Show every line of the entries below that contains the string "kern". Case matters.

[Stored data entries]
•••••

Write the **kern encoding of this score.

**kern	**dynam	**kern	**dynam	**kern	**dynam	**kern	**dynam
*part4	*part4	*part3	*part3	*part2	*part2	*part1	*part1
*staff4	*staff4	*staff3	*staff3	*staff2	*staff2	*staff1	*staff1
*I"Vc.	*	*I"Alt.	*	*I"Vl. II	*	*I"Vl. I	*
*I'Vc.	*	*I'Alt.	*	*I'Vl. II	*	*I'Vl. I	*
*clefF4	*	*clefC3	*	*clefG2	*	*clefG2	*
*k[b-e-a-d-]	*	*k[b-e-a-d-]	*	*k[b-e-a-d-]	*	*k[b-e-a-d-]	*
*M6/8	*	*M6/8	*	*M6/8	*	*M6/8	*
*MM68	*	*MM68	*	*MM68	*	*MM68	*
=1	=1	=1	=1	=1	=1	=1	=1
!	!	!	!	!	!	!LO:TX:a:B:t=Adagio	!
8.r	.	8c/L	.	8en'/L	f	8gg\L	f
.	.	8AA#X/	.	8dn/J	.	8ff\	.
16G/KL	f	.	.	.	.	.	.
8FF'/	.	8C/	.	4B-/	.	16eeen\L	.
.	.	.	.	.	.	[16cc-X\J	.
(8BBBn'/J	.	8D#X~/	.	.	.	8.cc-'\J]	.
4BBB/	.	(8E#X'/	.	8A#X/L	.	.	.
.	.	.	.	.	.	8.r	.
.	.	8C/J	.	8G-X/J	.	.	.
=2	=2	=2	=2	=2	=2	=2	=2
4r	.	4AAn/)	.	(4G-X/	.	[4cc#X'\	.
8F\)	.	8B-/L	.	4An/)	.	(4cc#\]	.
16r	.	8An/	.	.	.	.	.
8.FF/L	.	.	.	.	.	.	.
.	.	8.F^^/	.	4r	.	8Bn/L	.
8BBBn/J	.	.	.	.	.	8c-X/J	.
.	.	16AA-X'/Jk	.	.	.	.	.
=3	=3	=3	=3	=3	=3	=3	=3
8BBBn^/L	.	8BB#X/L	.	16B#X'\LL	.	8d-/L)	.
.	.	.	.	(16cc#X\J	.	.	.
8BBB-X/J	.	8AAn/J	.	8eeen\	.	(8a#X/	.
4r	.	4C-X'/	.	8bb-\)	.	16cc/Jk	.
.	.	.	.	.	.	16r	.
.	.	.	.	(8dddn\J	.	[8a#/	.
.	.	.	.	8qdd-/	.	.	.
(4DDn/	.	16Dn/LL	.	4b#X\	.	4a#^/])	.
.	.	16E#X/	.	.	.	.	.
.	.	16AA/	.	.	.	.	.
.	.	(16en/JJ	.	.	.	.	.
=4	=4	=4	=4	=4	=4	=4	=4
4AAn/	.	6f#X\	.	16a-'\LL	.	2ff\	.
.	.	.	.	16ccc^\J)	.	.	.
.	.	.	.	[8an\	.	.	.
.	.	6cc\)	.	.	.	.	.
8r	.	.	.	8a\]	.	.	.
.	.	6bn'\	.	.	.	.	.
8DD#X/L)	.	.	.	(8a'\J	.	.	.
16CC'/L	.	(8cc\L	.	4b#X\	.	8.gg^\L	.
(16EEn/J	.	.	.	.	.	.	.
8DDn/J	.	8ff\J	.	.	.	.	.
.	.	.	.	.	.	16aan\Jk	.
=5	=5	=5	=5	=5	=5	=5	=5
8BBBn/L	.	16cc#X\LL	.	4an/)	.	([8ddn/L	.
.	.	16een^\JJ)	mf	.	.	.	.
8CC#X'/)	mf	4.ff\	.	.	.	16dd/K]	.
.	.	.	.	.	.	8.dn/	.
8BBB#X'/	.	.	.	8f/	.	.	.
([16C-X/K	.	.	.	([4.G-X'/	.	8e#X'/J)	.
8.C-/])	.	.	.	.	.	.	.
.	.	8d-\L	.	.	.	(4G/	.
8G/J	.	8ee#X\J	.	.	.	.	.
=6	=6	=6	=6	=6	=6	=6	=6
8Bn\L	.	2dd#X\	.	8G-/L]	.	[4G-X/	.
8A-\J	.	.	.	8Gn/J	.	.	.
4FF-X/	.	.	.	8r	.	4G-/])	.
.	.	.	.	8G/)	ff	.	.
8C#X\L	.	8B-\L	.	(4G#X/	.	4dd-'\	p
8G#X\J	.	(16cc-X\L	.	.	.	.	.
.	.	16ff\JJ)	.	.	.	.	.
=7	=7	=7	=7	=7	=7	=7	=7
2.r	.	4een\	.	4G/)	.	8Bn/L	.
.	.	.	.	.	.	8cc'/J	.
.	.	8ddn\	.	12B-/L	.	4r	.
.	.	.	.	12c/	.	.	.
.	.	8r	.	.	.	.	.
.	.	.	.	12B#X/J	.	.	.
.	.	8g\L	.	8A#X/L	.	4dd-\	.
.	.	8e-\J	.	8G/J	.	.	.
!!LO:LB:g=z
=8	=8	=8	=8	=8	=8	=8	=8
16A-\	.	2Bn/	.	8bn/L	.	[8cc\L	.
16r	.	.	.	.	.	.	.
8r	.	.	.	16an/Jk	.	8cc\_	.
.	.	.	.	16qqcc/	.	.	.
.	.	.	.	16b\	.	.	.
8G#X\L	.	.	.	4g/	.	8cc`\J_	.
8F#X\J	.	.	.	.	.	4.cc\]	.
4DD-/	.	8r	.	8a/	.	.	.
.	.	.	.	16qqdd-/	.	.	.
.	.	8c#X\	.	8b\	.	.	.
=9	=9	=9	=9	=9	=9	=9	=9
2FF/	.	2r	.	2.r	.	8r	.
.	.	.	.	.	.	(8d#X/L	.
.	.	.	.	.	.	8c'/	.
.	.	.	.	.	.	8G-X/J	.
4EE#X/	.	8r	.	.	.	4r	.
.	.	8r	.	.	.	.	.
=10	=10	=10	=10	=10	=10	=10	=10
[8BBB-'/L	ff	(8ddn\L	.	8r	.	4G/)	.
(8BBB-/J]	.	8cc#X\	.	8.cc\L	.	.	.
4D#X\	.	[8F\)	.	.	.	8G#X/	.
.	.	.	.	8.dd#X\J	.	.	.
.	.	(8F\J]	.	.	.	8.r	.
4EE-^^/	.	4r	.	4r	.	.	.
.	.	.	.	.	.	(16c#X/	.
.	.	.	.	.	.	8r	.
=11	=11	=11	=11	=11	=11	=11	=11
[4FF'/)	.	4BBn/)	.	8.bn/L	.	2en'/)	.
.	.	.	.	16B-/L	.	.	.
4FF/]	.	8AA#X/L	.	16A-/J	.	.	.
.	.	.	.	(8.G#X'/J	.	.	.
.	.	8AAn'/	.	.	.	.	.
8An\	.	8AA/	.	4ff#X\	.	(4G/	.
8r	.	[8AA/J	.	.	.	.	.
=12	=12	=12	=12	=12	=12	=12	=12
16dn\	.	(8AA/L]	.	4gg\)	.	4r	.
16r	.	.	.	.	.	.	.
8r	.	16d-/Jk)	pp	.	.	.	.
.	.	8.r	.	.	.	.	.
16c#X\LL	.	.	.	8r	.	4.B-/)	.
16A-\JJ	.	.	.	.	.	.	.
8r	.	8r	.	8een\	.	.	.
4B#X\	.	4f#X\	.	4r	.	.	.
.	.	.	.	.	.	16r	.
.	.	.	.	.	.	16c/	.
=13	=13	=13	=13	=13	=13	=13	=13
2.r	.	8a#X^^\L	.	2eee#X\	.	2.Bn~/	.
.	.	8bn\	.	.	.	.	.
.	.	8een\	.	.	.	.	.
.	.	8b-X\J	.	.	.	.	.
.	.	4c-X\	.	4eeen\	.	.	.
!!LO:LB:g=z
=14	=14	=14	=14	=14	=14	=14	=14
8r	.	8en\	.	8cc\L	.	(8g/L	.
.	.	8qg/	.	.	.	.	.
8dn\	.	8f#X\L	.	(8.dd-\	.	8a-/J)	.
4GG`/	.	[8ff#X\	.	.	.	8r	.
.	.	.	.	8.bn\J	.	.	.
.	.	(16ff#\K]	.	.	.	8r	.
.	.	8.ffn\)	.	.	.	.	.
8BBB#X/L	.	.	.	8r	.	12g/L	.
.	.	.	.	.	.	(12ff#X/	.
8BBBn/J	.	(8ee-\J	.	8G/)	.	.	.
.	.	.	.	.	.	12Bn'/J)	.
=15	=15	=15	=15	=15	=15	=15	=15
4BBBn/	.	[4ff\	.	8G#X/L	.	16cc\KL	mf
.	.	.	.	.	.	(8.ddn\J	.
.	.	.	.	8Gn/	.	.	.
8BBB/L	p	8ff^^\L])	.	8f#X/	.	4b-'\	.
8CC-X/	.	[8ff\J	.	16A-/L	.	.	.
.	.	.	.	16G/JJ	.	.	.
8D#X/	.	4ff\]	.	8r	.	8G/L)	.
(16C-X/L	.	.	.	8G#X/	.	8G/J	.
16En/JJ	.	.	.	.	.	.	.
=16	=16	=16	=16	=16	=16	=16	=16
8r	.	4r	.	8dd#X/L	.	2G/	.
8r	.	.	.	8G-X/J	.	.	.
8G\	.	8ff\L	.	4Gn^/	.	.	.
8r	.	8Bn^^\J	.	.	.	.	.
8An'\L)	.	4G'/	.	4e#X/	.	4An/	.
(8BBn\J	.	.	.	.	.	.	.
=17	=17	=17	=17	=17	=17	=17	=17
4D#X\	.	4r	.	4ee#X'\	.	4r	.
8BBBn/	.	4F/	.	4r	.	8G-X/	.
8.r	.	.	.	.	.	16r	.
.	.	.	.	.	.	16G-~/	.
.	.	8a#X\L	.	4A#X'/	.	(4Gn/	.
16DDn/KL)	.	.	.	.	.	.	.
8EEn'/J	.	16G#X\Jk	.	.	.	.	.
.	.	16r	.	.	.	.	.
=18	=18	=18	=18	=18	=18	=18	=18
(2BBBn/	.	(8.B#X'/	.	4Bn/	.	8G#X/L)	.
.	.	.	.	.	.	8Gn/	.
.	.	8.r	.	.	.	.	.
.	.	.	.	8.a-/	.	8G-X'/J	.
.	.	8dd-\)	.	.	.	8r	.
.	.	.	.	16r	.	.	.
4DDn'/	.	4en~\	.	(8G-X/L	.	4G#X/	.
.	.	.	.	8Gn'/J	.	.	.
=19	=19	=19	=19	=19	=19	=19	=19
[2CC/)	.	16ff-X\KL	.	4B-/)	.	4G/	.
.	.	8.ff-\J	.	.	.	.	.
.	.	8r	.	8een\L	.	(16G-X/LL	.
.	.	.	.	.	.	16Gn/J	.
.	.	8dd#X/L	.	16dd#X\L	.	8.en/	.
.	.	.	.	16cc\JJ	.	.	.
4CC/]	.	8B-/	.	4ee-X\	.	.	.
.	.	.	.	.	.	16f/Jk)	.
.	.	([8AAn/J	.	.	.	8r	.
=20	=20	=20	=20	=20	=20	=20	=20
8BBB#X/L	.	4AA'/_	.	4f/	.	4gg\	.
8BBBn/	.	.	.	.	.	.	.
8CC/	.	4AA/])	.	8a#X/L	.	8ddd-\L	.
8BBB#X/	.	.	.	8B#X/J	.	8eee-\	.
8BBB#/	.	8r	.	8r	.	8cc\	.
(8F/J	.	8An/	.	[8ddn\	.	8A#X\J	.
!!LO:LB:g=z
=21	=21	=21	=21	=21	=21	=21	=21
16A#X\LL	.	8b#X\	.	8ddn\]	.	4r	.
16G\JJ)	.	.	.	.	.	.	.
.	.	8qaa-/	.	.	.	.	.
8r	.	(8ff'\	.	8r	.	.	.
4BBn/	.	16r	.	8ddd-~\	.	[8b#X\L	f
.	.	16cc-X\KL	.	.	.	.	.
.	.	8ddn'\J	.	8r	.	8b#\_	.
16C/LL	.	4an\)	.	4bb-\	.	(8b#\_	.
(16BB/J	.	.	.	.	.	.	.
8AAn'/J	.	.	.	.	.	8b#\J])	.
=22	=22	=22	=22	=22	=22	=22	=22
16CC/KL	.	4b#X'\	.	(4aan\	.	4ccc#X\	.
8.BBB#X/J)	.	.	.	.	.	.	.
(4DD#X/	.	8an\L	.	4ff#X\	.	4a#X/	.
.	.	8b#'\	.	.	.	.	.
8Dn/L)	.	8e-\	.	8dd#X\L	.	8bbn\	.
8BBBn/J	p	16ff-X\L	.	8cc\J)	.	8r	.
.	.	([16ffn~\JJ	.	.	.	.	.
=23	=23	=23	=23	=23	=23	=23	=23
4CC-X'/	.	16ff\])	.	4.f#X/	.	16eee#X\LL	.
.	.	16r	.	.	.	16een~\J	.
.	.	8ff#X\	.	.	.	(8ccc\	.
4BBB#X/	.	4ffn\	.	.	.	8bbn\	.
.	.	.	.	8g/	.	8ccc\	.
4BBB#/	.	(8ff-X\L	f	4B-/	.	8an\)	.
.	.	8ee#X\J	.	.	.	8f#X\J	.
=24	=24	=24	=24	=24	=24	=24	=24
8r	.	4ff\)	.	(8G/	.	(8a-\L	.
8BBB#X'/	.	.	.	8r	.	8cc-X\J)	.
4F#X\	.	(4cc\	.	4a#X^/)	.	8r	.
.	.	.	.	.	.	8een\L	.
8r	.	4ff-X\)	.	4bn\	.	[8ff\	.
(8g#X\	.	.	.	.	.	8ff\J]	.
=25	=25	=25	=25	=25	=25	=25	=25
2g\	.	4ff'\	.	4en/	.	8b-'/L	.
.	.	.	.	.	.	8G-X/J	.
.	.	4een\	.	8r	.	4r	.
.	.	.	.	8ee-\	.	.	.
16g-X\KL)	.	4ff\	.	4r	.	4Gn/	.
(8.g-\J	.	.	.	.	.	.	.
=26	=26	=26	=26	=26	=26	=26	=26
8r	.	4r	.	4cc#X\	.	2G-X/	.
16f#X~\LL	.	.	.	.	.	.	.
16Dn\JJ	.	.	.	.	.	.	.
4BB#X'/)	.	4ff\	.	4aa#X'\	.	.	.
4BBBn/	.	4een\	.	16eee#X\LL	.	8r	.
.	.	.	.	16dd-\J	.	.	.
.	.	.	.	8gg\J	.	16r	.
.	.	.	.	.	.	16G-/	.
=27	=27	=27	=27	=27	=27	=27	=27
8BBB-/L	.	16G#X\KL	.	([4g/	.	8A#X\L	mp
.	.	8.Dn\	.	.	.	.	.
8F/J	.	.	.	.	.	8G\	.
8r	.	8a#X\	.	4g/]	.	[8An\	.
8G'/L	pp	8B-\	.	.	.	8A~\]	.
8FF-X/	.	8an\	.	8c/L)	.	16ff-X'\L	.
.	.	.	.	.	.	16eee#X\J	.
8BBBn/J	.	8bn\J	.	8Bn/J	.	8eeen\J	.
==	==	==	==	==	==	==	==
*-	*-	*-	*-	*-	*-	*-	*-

•••••

TASK RESULT:
Write the **kern encoding of this score.
**kern	**dynam	**kern	**dynam	**kern	**dynam	**kern	**dynam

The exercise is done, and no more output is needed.